> **Your objective**: Repeat exactly, and only, the lines below starting at the line that contains "op=moved; was=torus (bright" and ending at the line that contains "op=added; now=torus (dark", inclusive of both.

#### Provided data

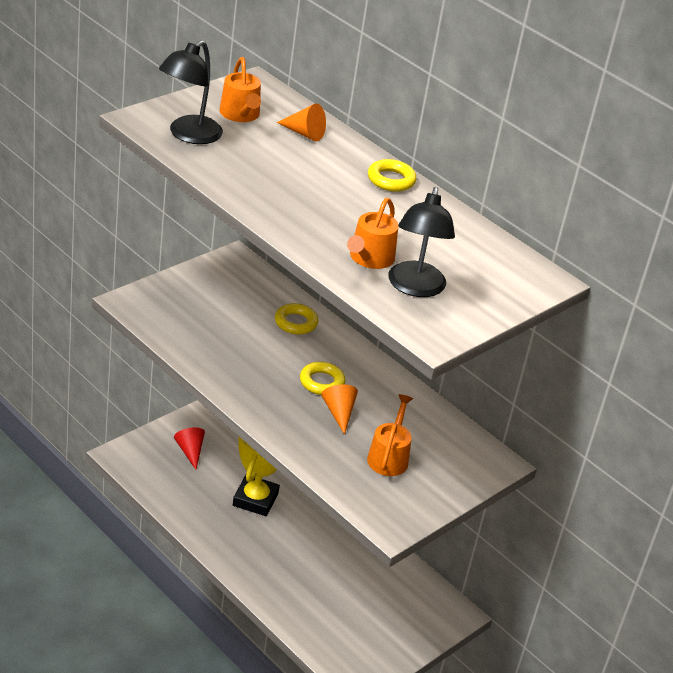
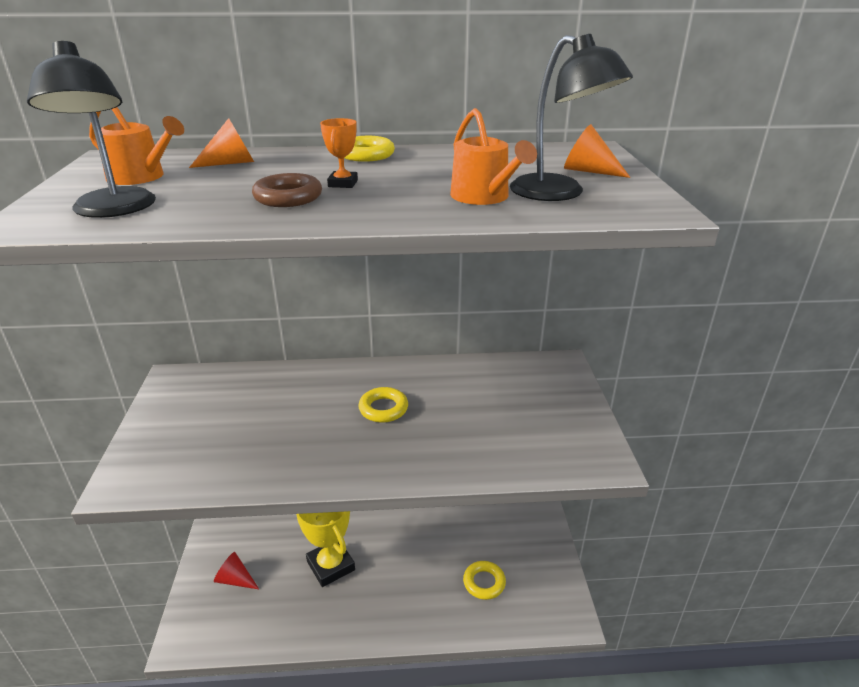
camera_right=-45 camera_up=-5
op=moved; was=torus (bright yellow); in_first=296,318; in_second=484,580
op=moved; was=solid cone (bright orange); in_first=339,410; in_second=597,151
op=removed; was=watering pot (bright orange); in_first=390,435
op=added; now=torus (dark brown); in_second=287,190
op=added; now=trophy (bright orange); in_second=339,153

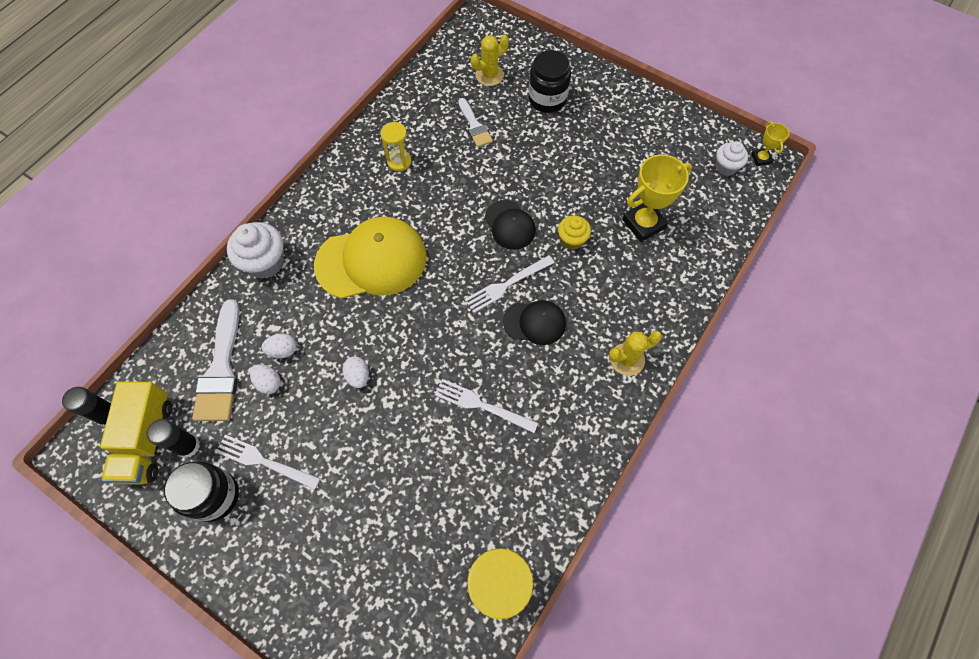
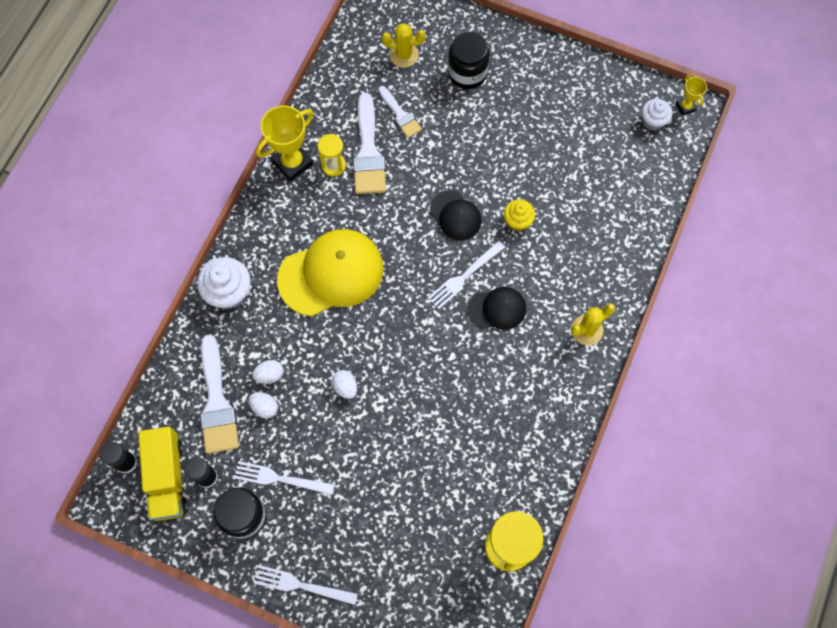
camera_right=-10 camera_up=5
op=moved; was=dinner fork (pure white); in_first=486,406; in_second=306,585
op=turned; was=cactus (bright yellow); in_first=490,60; in_second=404,45; clockwise=45
op=moved; was=trophy (bright yellow); in_first=657,198; in_second=285,143
op=added; now=brush (pure white); in_second=369,143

########

> **Exercise solution**:
op=moved; was=torus (bright yellow); in_first=296,318; in_second=484,580
op=moved; was=solid cone (bright orange); in_first=339,410; in_second=597,151
op=removed; was=watering pot (bright orange); in_first=390,435
op=added; now=torus (dark brown); in_second=287,190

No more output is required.